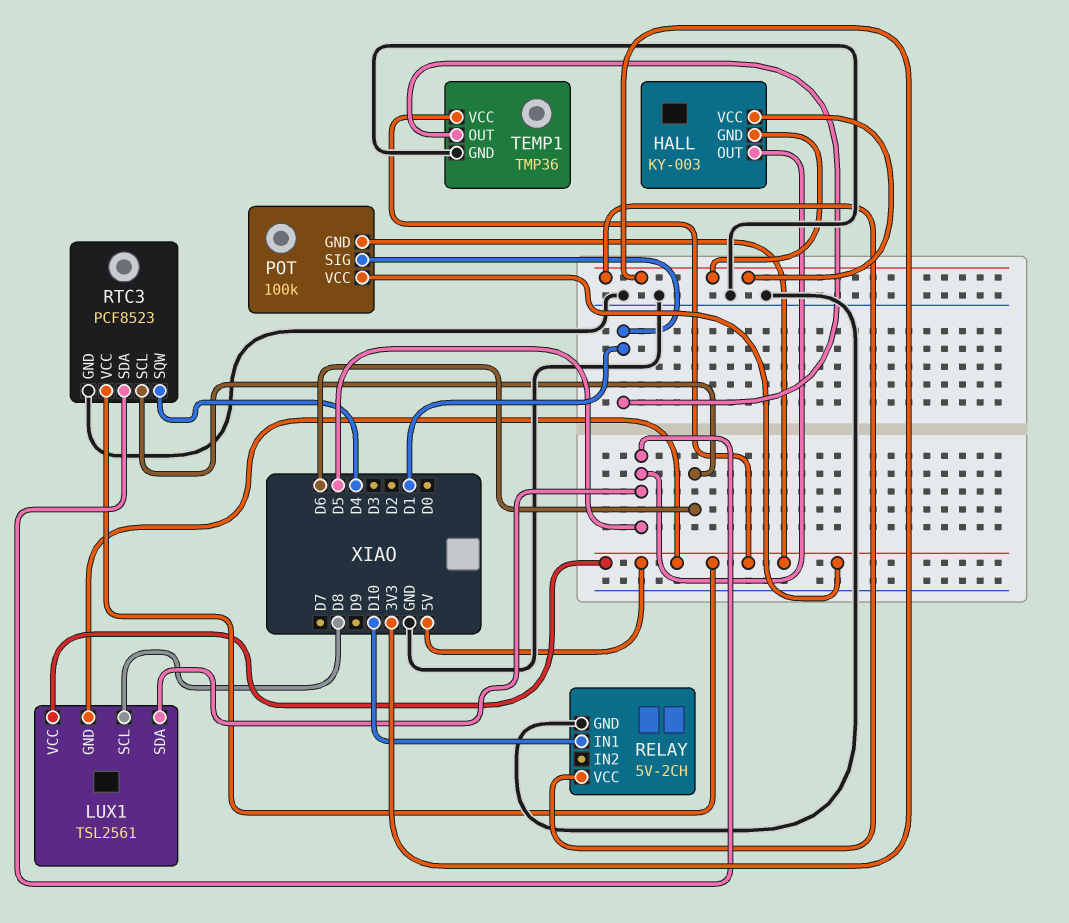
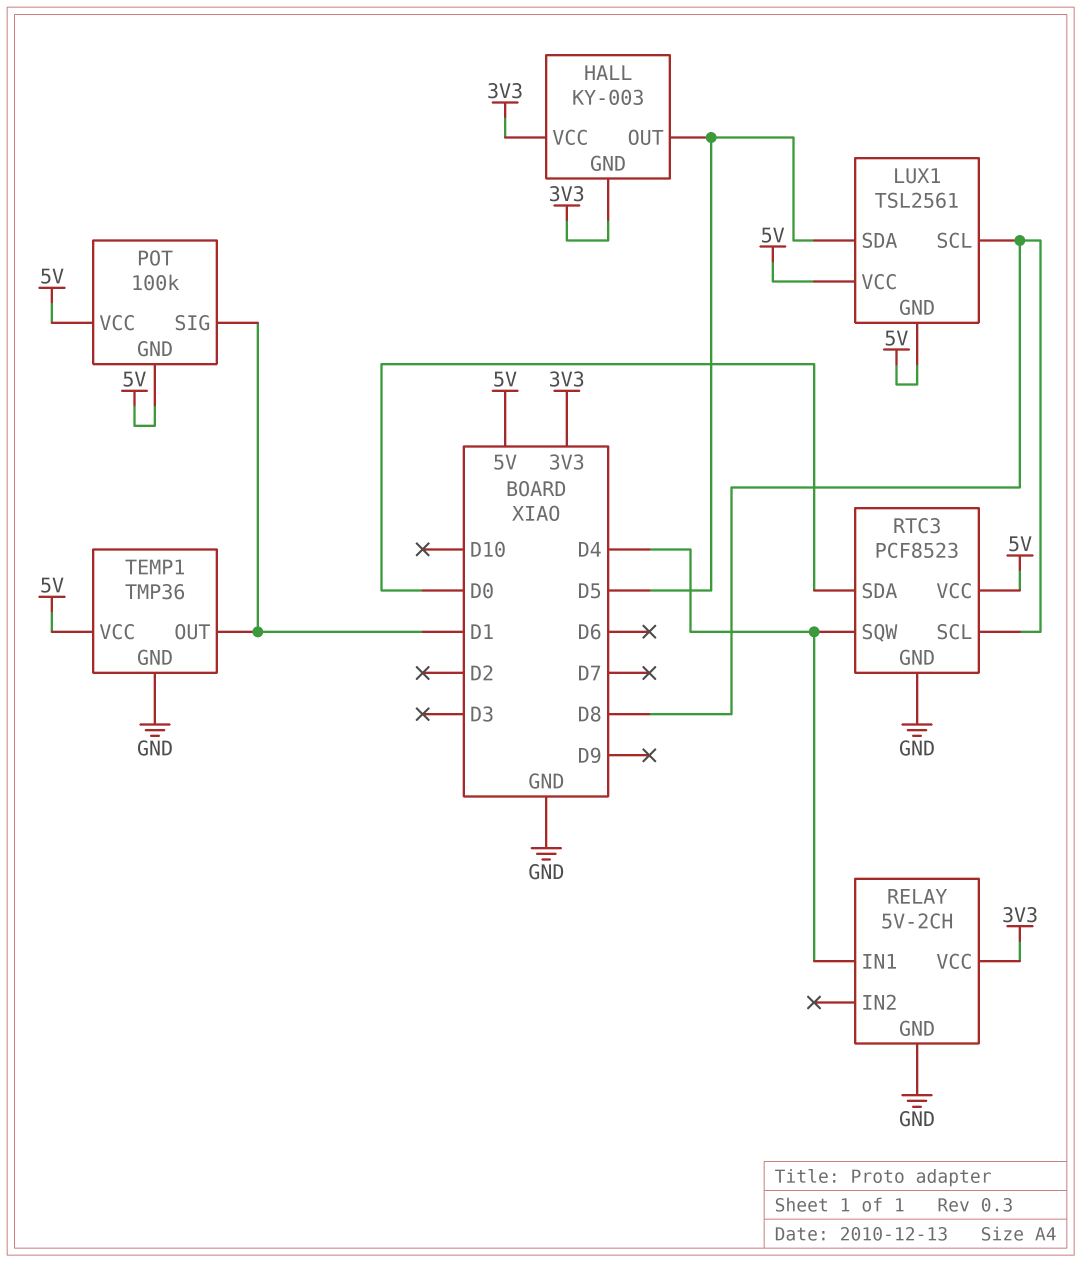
RELAY pin IN1: D10 -> D4
RTC3 pin SCL: D6 -> D8
RTC3 pin SDA: D5 -> D0

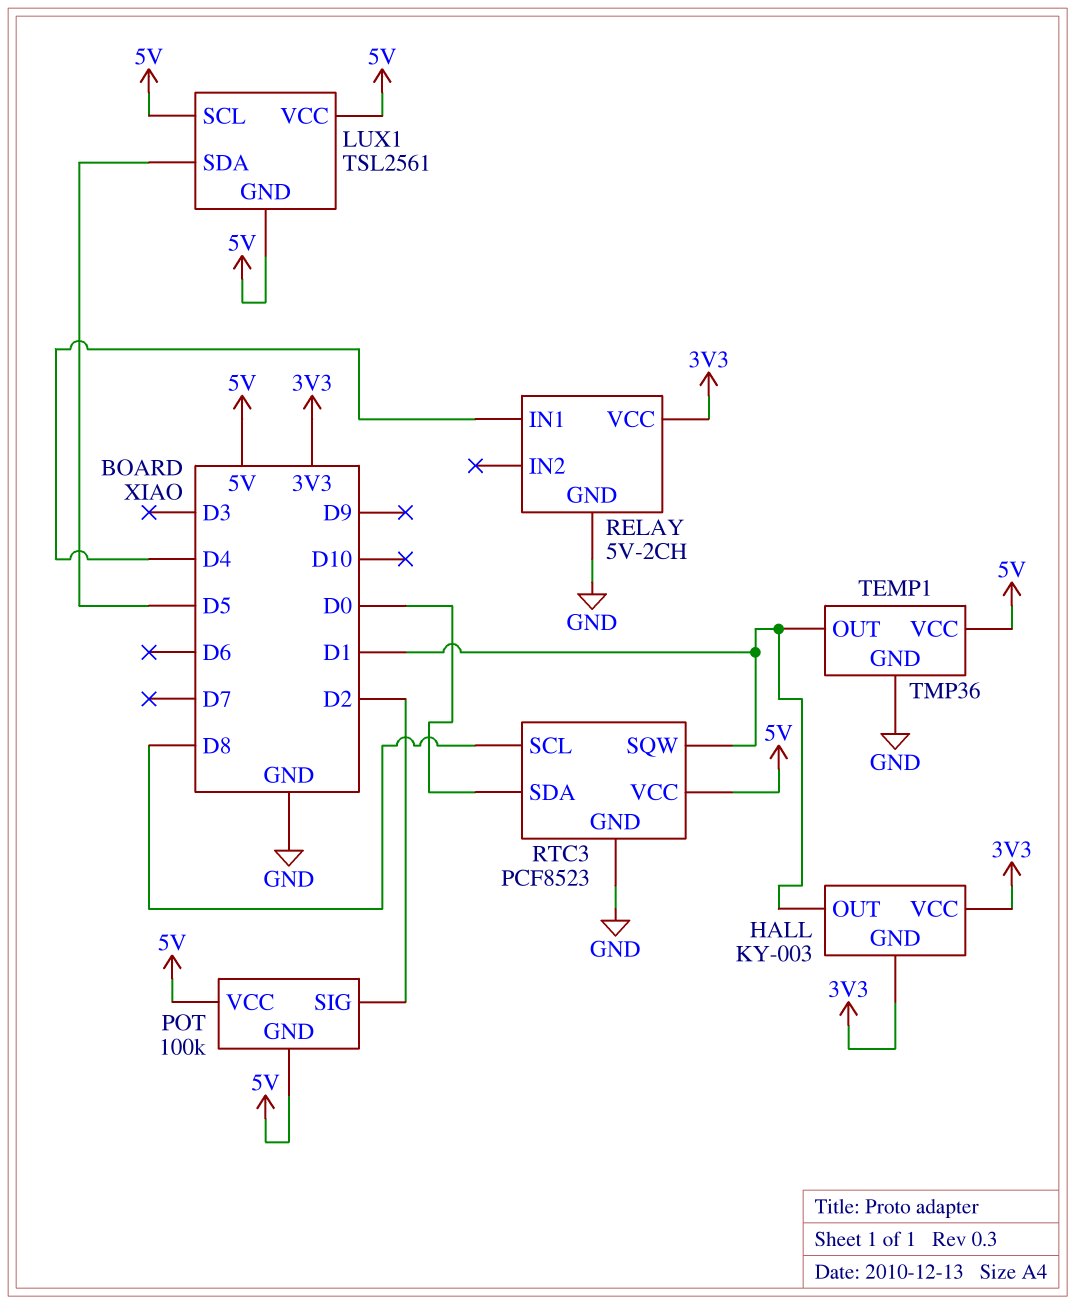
HALL pin OUT: D5 -> D1
LUX1 pin SCL: D8 -> 5V
POT pin SIG: D1 -> D2
RTC3 pin SQW: D4 -> D1

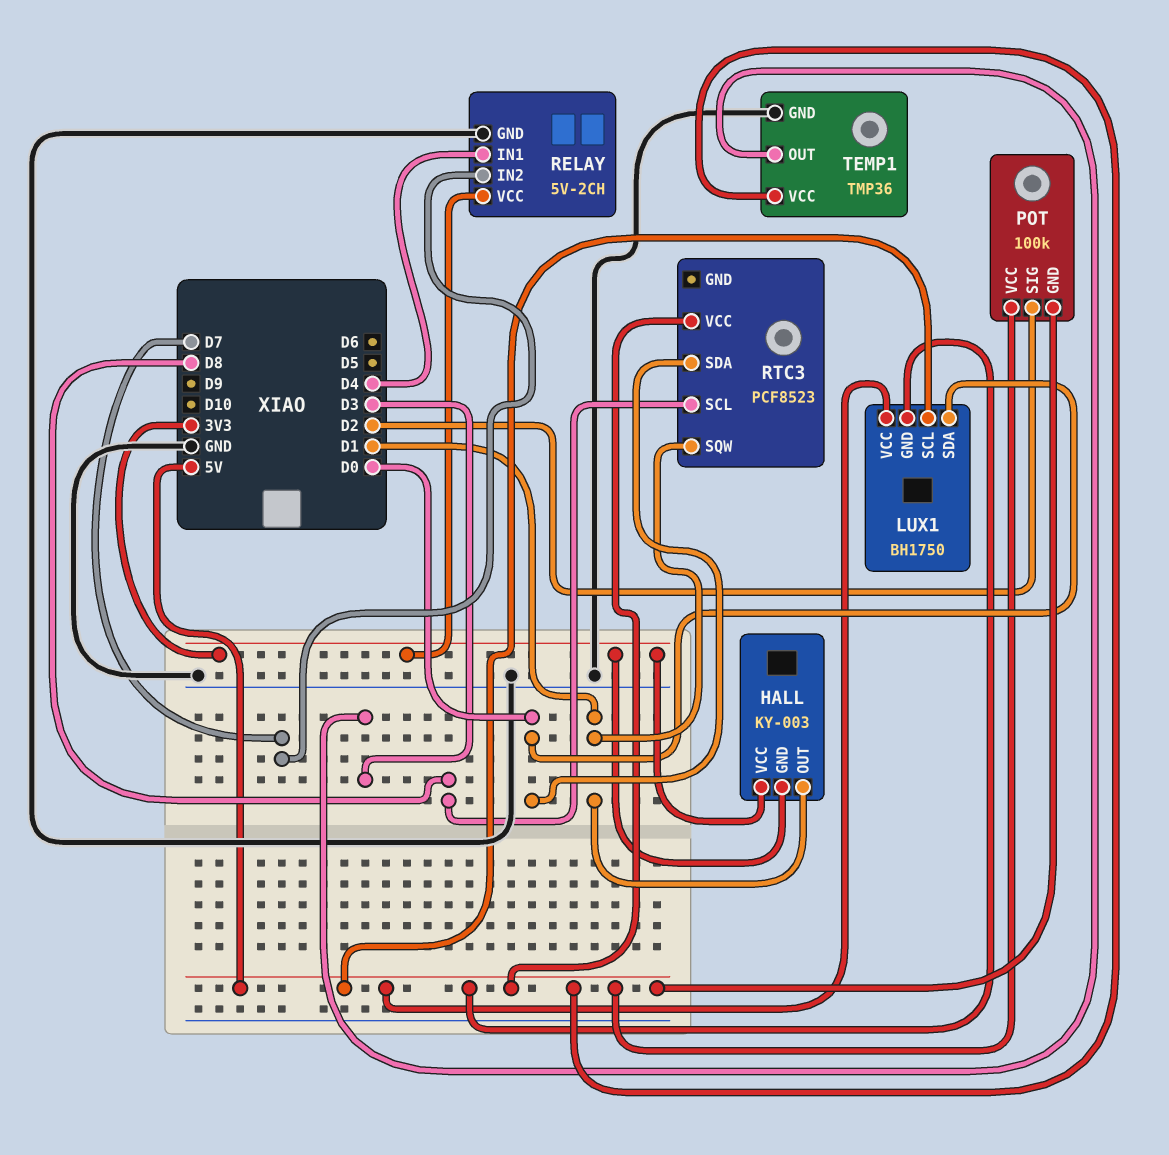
LUX1: TSL2561 -> BH1750
LUX1 pin SDA: D5 -> D0
RELAY pin IN2: none -> D7
RTC3 pin GND: GND -> none
TEMP1 pin OUT: D1 -> D3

● **WORK ORDER**
Skip the pictures and print each record exactly as it stands.

● **TASK RESPONSE**
RELAY pin IN1: D10 -> D4
RTC3 pin SCL: D6 -> D8
RTC3 pin SDA: D5 -> D0

HALL pin OUT: D5 -> D1
LUX1 pin SCL: D8 -> 5V
POT pin SIG: D1 -> D2
RTC3 pin SQW: D4 -> D1

LUX1: TSL2561 -> BH1750
LUX1 pin SDA: D5 -> D0
RELAY pin IN2: none -> D7
RTC3 pin GND: GND -> none
TEMP1 pin OUT: D1 -> D3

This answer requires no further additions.